(Data listing Opens)

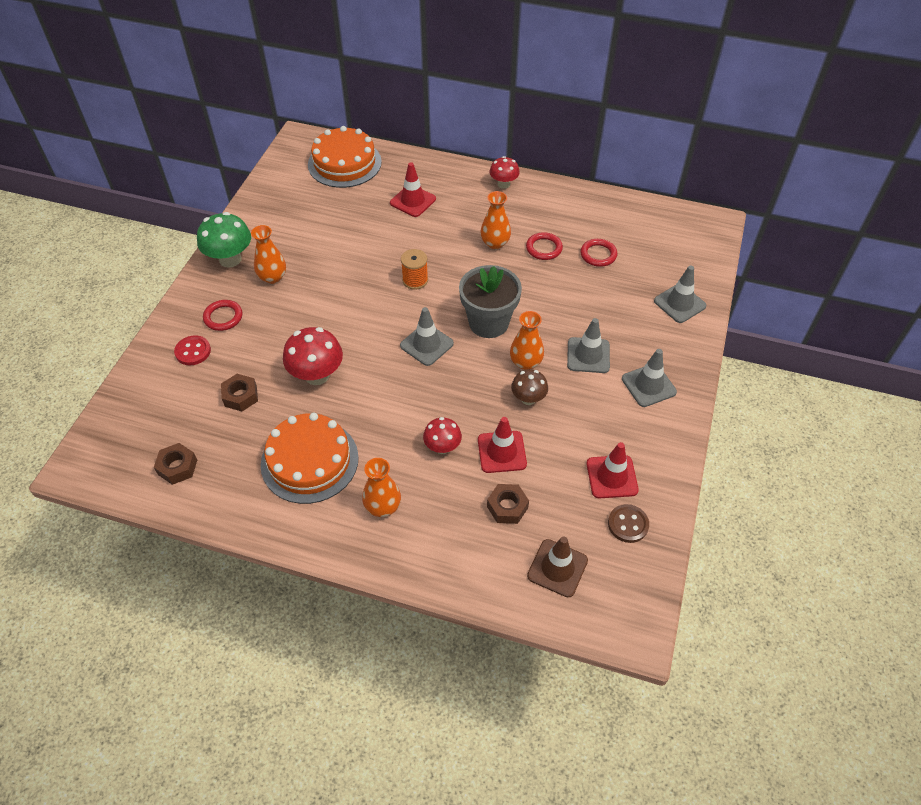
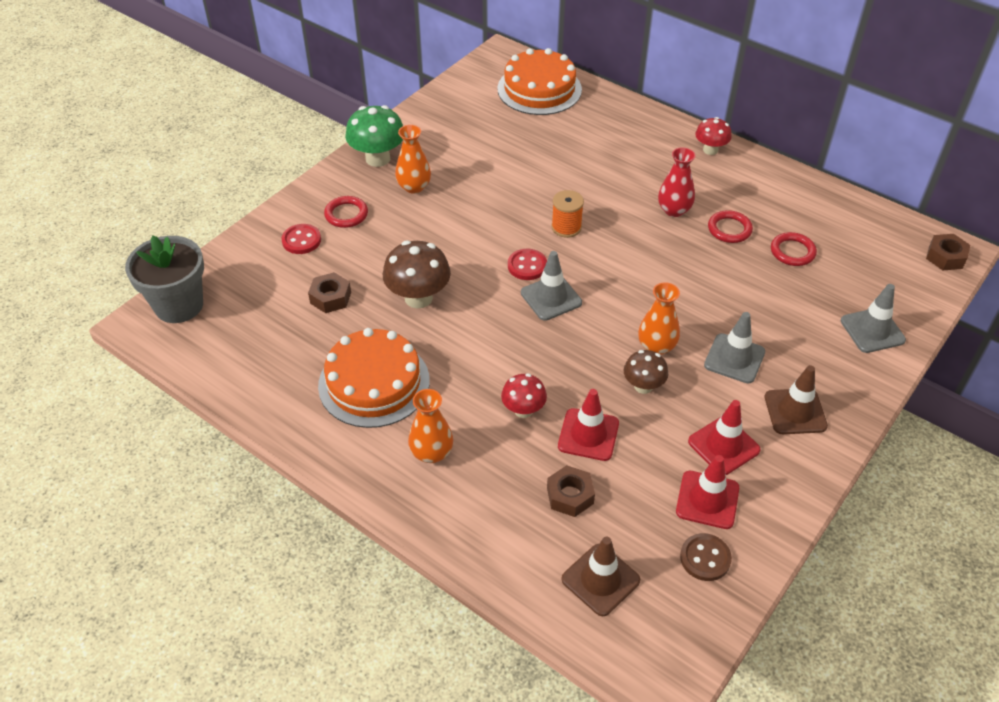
camera: 20 degrees right, 5 degrees down
(177, 467) = (238, 350): brown nut -> brown nut (945, 257)
(317, 375) = (418, 298): red mushroom -> brown mushroom
(396, 322) = (527, 266): none -> red button
(413, 201) = (598, 144): red traffic cone -> red traffic cone (723, 446)
(488, 323) = (631, 293): grey flower pot -> grey flower pot (179, 305)
(495, 243) = (674, 210): orange vase -> red vase
(648, 385) = (795, 411): grey traffic cone -> brown traffic cone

(Data listing Closes)

Give only the number of lines in the preceding material that contain the string "cone".

Written response >> 2